DATA BLOCK: Begin

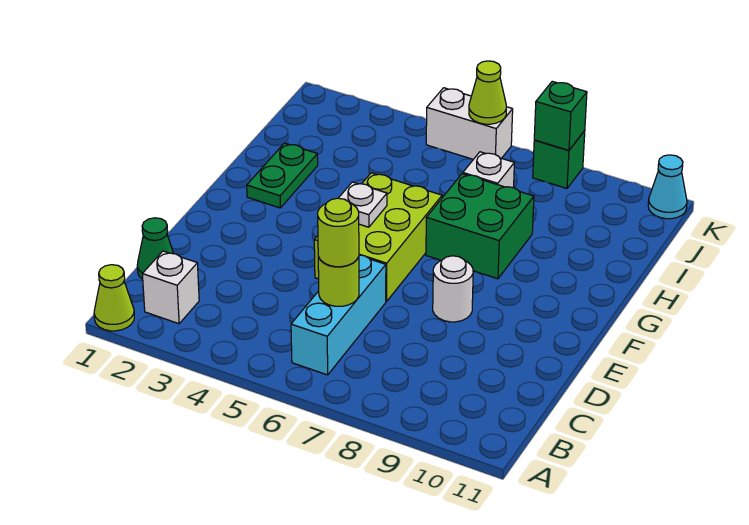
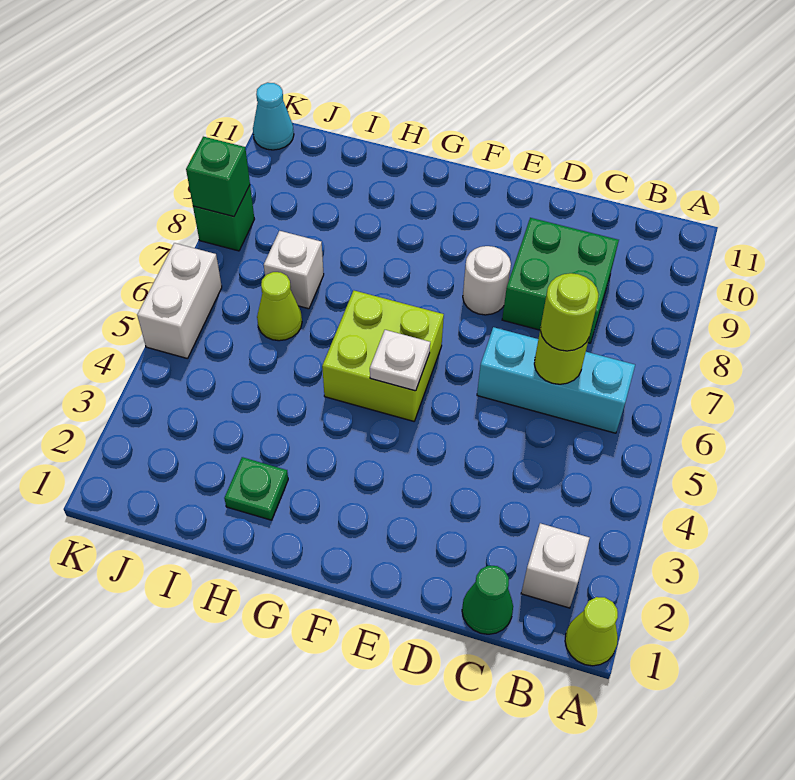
lime brick E5:G6 level 1 -> lime brick F5:G6 level 1
green plate G2:H2 level 1 -> green plate H2 level 1
green brick G7:H8 level 1 -> green brick C8:D9 level 1
lime cone K6 level 2 -> lime cone I6 level 1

DATA BLOCK: End

WORK TASK =
Respond with only the number of lines above that include the string "lime".

OUTPUT =
2